YOUR INSTRUCTIONS
Write out the line that contains "(250, 216) = (415, 388): black", then every following line to the end of the records below, with no other lines and no changes.

+++

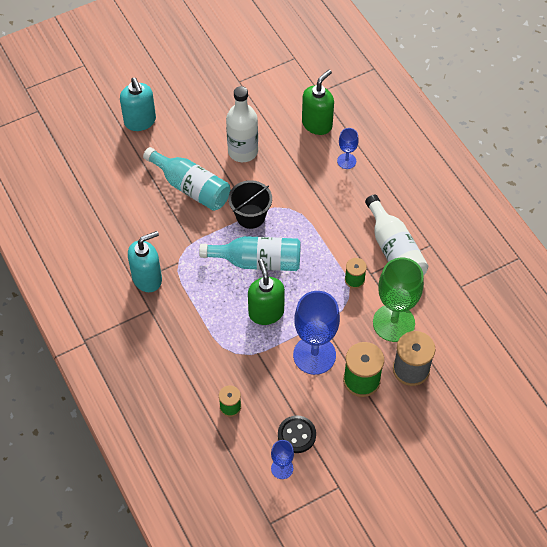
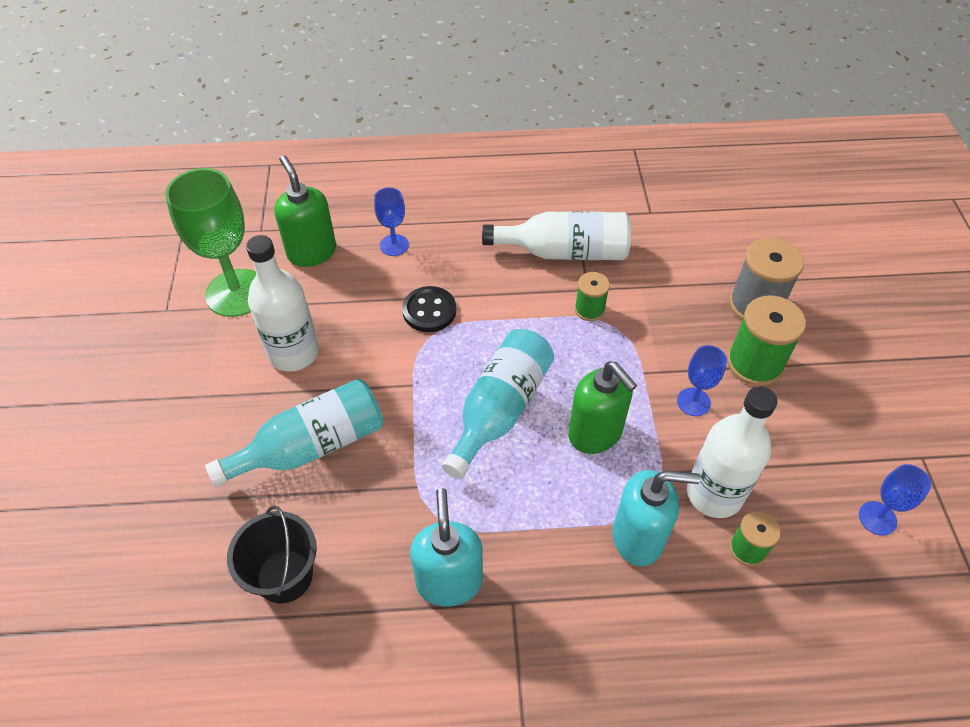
camera: 65 degrees left, 5 degrees down
(140, 121) = (130, 470): turquoise soap dispenser -> turquoise soap dispenser (638, 537)
(250, 216) = (415, 388): black bucket -> black bucket (284, 576)
(256, 382) = (714, 494): none -> white bottle
(266, 312) = (595, 433): green soap dispenser -> green soap dispenser turned 135 degrees counterclockwise
(296, 435) = (823, 476): black button -> black button (429, 311)
(314, 355) = (693, 402): blue goblet -> blue goblet, size x0.49
(393, 323) = (676, 295): green goblet -> green goblet (236, 293)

+++

ANSWER SECTION
(250, 216) = (415, 388): black bucket -> black bucket (284, 576)
(256, 382) = (714, 494): none -> white bottle
(266, 312) = (595, 433): green soap dispenser -> green soap dispenser turned 135 degrees counterclockwise
(296, 435) = (823, 476): black button -> black button (429, 311)
(314, 355) = (693, 402): blue goblet -> blue goblet, size x0.49
(393, 323) = (676, 295): green goblet -> green goblet (236, 293)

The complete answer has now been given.